Instructions for the task:
Turn the listing, from its first line up to and including the line containing "sunbeam is located", into a Markdown table with the columns Row and Listing line. Skip blank lines.

--- begin ---

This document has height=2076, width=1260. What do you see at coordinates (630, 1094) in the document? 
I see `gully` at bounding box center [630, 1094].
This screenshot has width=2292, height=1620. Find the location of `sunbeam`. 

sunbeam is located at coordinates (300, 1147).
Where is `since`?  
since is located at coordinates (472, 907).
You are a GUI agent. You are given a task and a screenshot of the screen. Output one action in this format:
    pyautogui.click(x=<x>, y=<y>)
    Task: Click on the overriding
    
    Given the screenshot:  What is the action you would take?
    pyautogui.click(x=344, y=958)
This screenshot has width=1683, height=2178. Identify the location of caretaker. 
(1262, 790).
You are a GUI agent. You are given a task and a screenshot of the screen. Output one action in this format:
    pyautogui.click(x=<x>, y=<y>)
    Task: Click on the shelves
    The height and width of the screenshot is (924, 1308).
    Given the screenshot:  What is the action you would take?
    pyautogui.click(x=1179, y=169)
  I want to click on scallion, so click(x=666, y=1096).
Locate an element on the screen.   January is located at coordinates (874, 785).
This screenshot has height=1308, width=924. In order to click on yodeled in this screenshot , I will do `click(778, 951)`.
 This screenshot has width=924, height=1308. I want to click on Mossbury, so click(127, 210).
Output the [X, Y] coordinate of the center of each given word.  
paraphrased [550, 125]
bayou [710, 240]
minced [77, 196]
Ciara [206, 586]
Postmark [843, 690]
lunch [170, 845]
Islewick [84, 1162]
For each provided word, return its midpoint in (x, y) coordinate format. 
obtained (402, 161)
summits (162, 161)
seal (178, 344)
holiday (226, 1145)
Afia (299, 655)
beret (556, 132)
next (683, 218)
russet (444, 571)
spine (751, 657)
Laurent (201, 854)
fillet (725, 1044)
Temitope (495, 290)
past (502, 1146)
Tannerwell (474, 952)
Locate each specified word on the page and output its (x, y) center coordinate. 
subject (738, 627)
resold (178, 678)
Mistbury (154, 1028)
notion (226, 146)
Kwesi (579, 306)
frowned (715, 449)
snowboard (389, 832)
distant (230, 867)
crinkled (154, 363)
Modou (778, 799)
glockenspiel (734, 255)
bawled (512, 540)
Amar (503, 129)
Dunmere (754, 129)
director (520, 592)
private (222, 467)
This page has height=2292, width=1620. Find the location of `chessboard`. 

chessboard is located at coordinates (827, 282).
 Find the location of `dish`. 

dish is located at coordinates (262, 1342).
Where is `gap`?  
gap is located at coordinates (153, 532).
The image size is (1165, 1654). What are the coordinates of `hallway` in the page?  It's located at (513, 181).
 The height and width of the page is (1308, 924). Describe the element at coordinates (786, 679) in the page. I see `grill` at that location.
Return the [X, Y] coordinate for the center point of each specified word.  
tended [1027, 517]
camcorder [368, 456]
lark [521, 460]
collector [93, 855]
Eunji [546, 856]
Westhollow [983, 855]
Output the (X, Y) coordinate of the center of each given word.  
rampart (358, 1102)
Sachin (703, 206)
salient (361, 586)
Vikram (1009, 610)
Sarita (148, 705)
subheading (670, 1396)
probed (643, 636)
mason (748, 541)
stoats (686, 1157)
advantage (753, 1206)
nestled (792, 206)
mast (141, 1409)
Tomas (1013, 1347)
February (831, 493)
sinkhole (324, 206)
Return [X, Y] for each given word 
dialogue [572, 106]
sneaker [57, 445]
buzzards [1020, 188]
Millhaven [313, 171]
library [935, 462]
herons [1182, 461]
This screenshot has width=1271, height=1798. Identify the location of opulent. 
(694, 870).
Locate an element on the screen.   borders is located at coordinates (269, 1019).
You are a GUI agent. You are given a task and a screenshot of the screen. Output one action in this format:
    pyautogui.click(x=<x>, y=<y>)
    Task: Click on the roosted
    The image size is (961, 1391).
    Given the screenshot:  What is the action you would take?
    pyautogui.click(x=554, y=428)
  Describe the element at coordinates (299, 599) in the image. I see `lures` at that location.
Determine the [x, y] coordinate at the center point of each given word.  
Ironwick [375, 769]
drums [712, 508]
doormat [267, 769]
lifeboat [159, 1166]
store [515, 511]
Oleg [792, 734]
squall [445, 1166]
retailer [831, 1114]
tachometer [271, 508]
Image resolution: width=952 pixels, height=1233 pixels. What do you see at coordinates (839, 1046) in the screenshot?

--- end ---

Task output:
| Row | Listing line |
|---|---|
| 1 | This document has height=2076, width=1260. What do you see at coordinates (630, 1094) in the document?  |
| 2 | I see `gully` at bounding box center [630, 1094]. |
| 3 | This screenshot has width=2292, height=1620. Find the location of `sunbeam`.  |
| 4 | sunbeam is located at coordinates (300, 1147). |